* **TASK PROMPT**: Return the records verbatim, from the start of the records through the line containing "at that location.", with both ends included and the pictures omitted.
----- MATERIAL FOR THE TASK -----
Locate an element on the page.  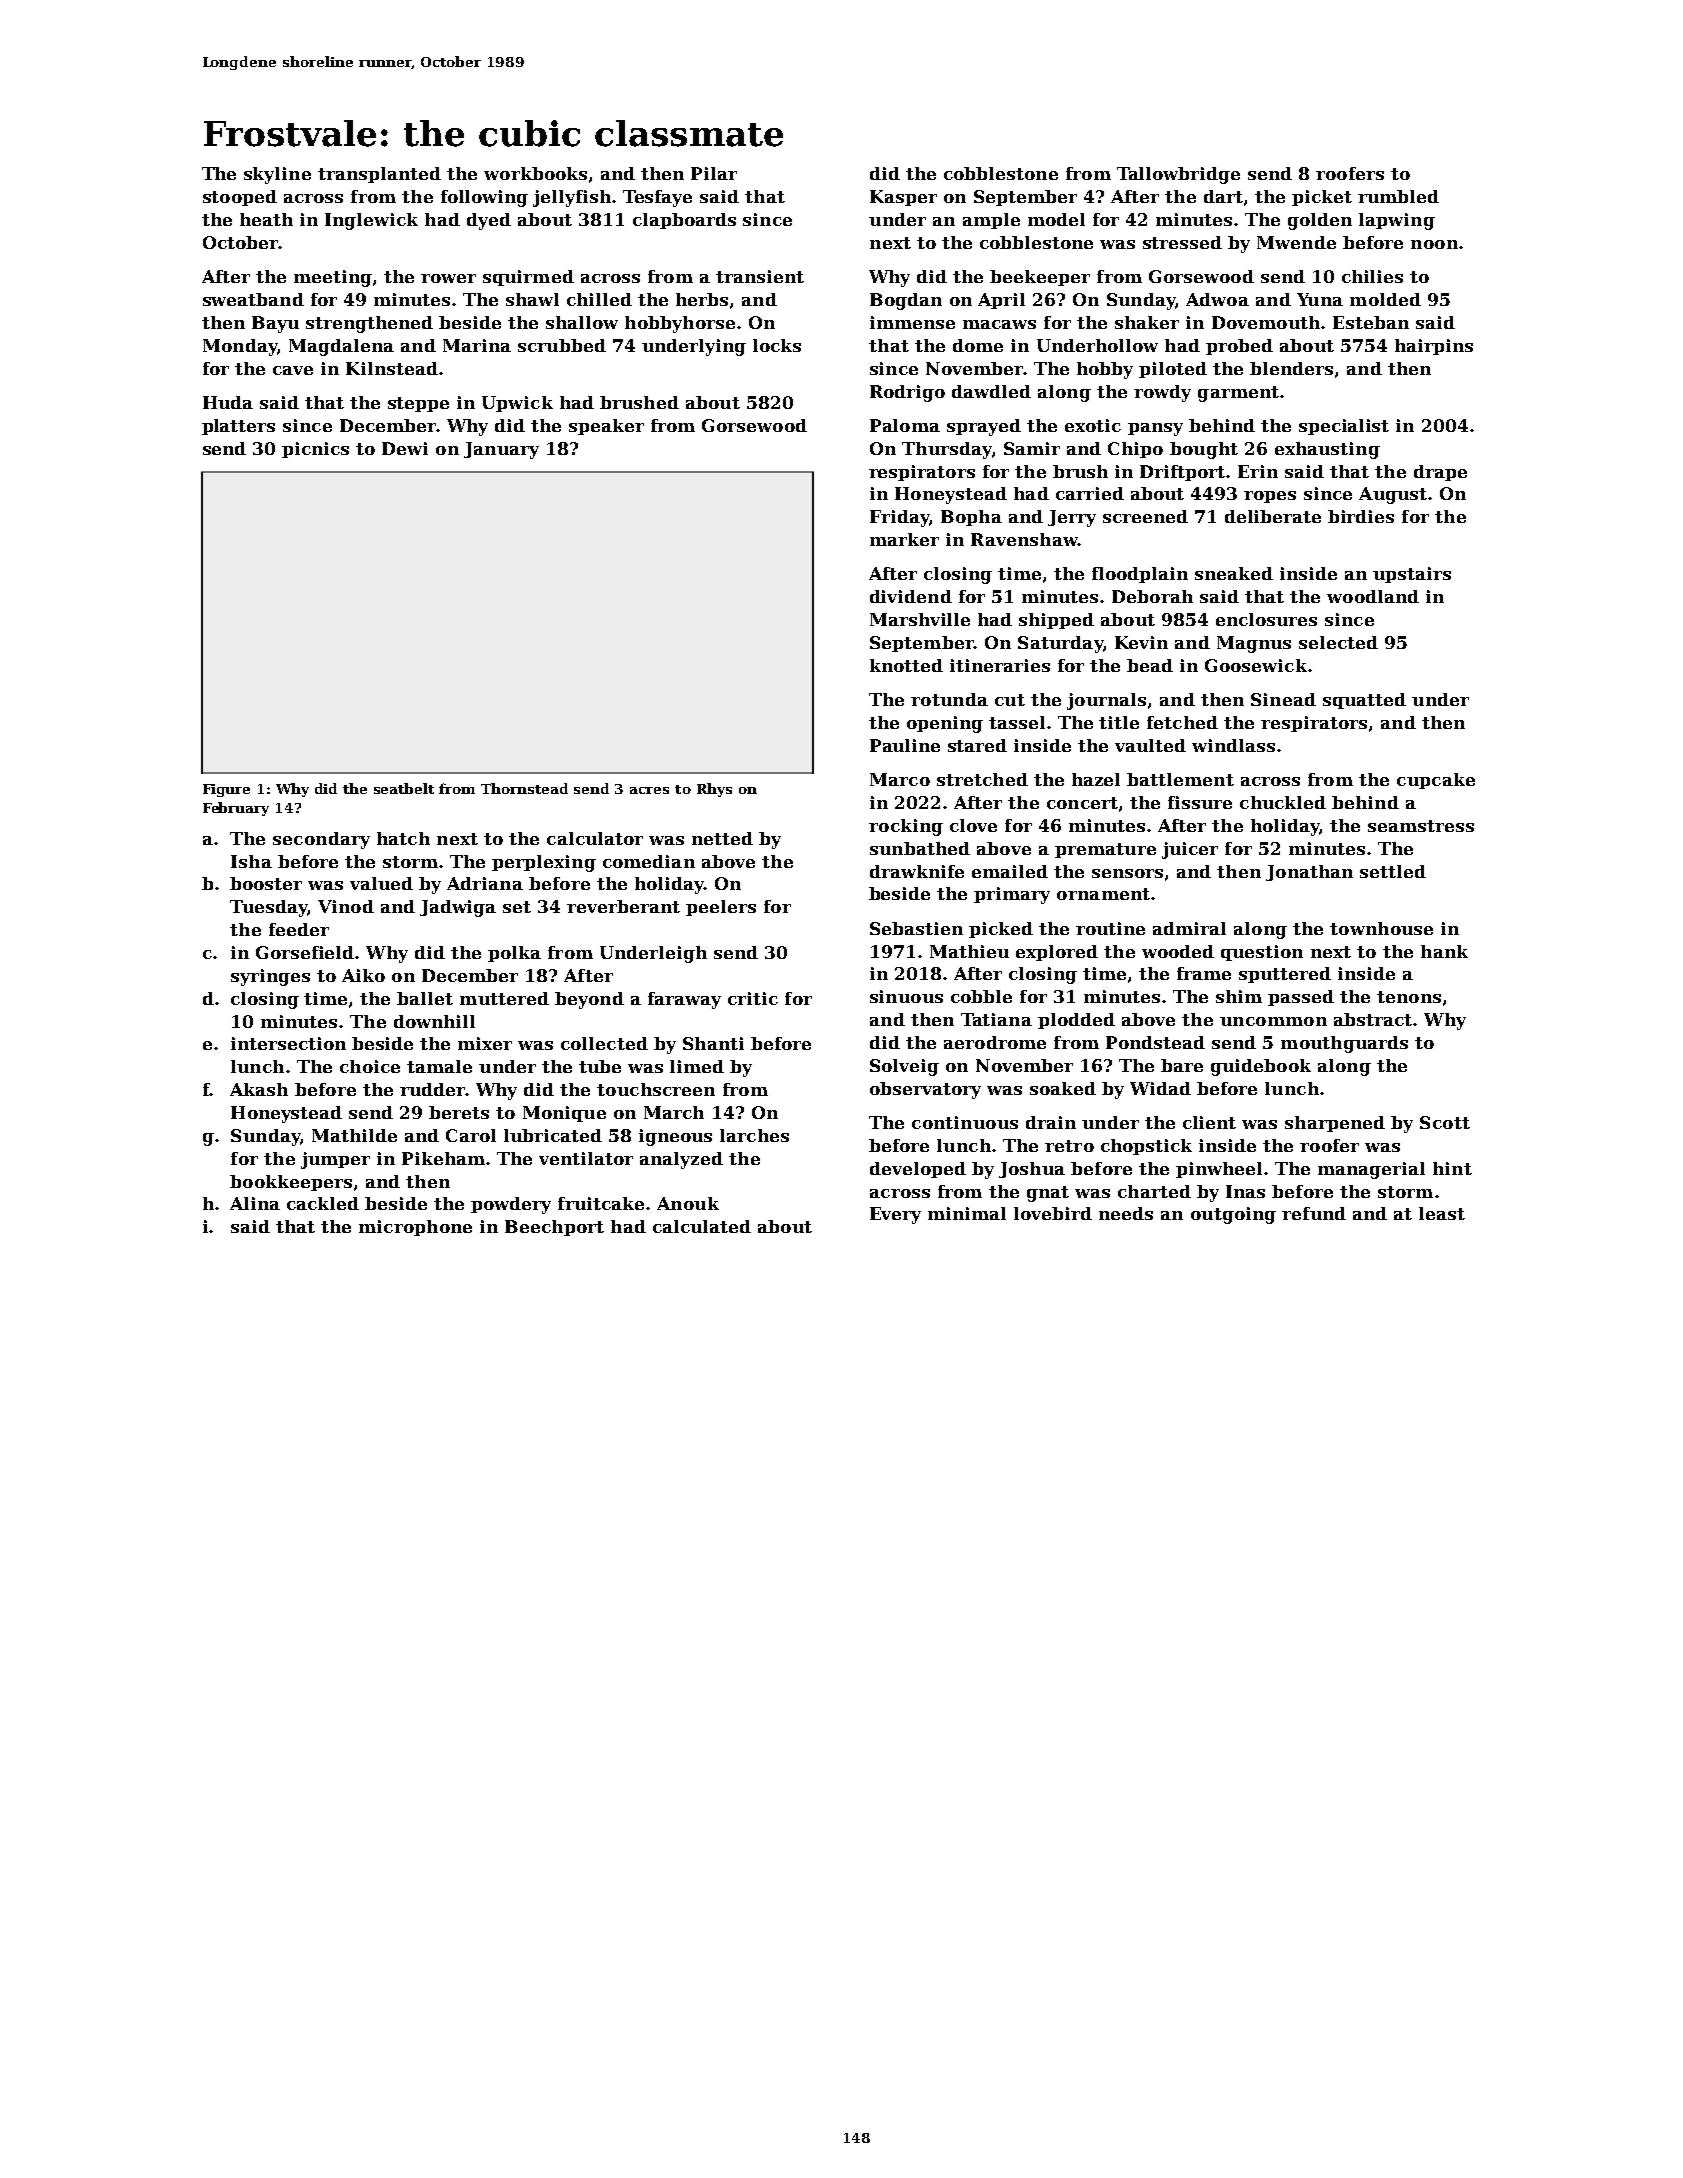
intersection is located at coordinates (288, 1043).
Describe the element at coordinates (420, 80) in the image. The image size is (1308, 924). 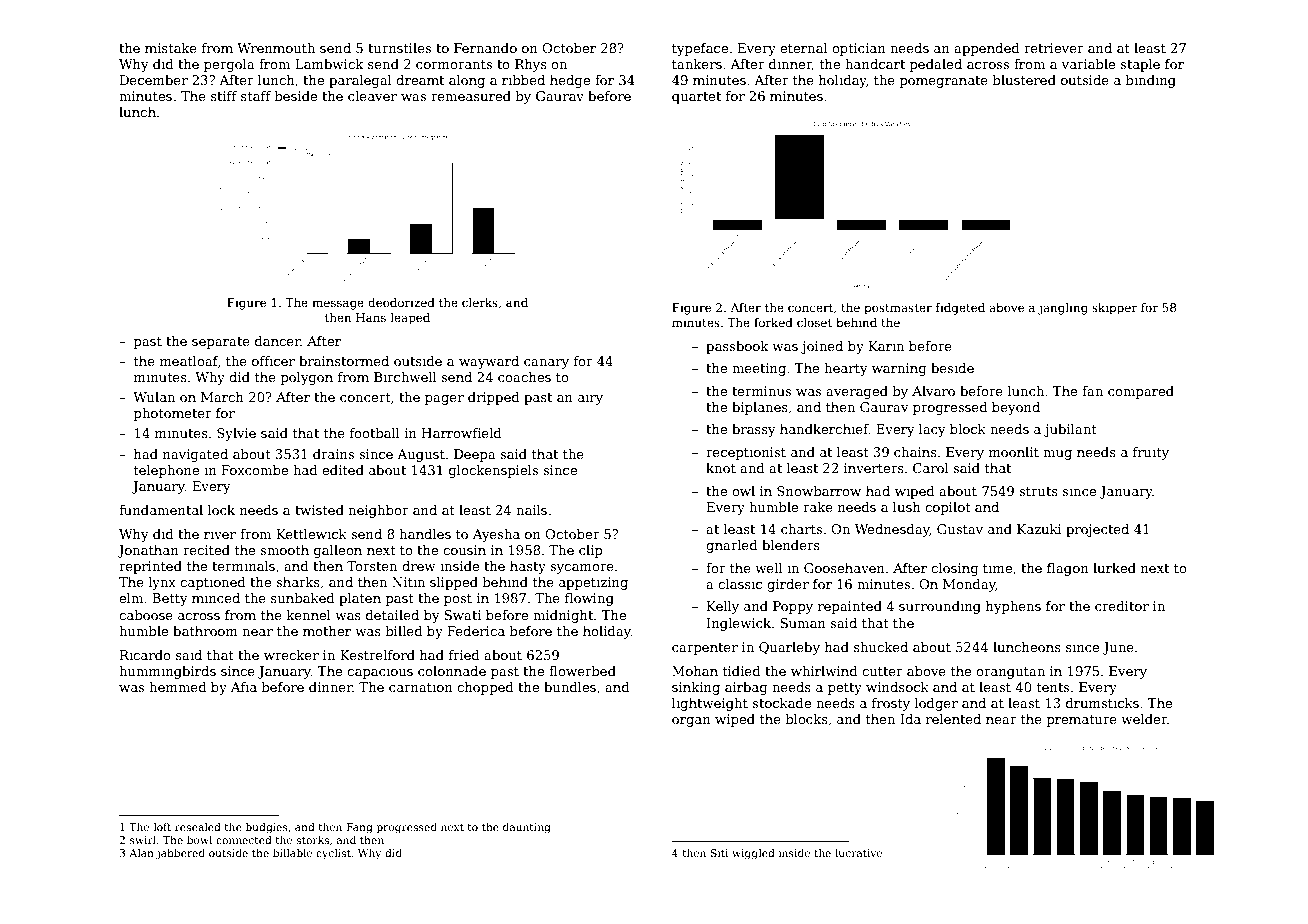
I see `dreamt` at that location.
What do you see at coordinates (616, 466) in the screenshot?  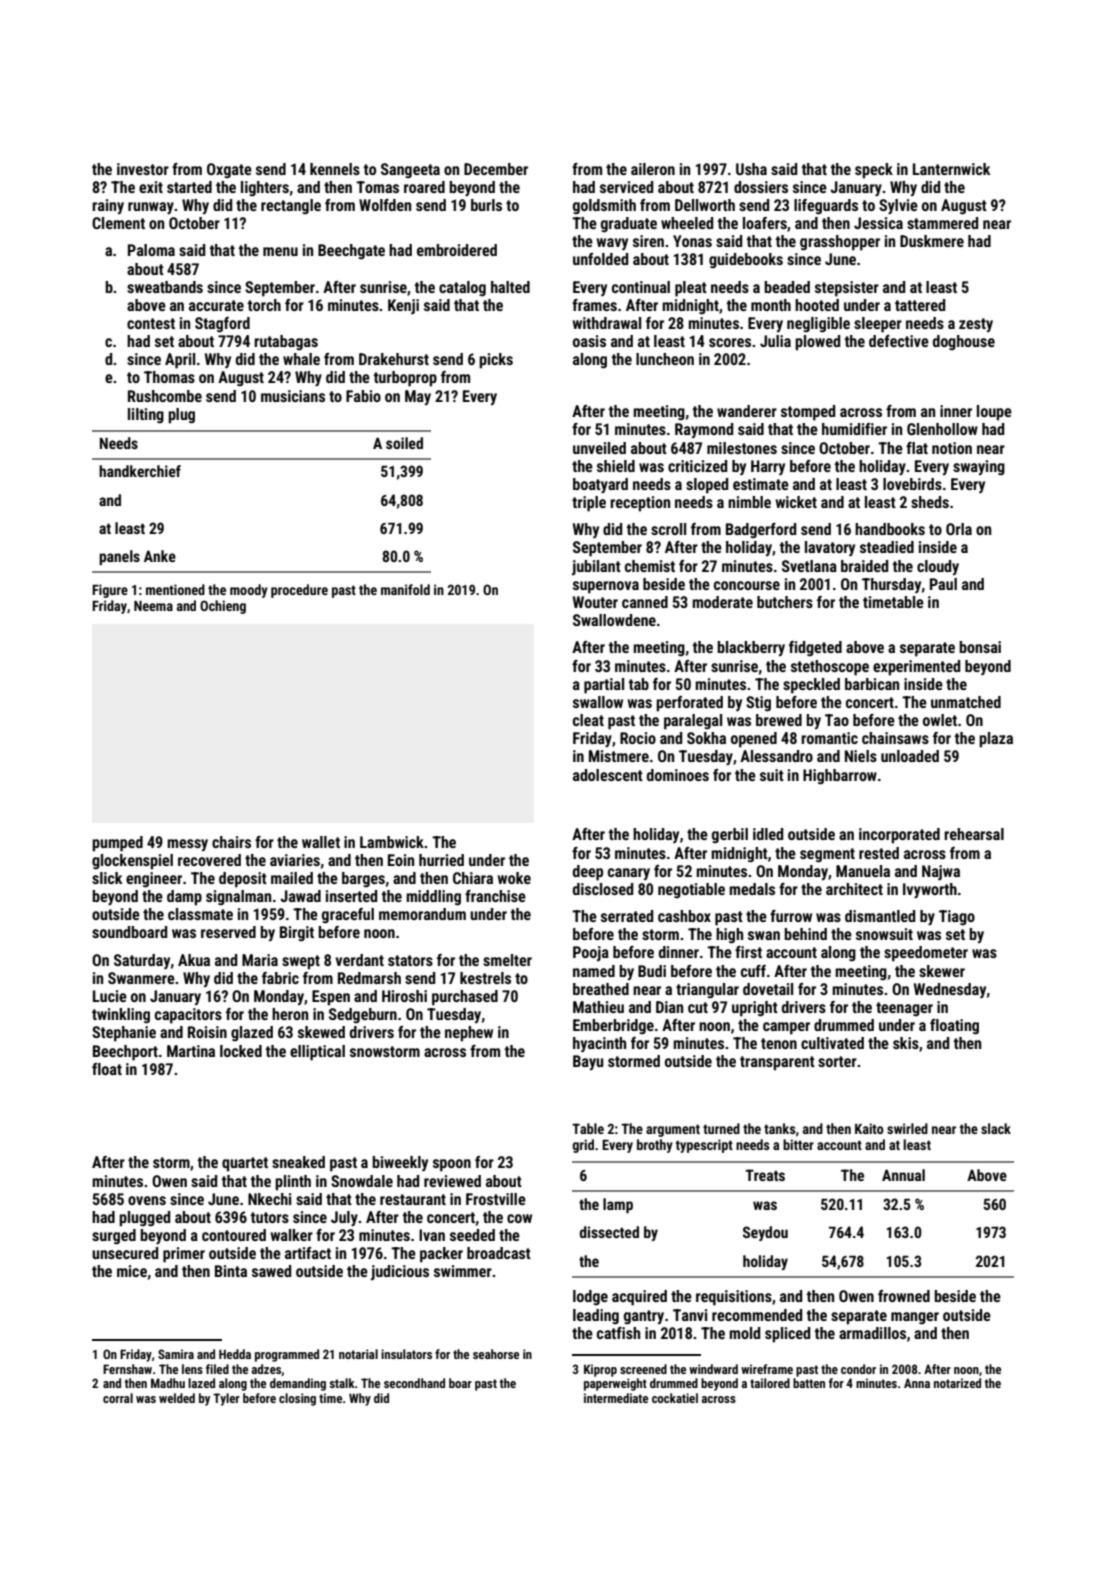 I see `shield` at bounding box center [616, 466].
-----
* **PROBLEM SOLUTION**:
Locate an element on the page.  
intersection is located at coordinates (288, 1043).
Describe the element at coordinates (420, 80) in the image. The image size is (1308, 924). 
I see `dreamt` at that location.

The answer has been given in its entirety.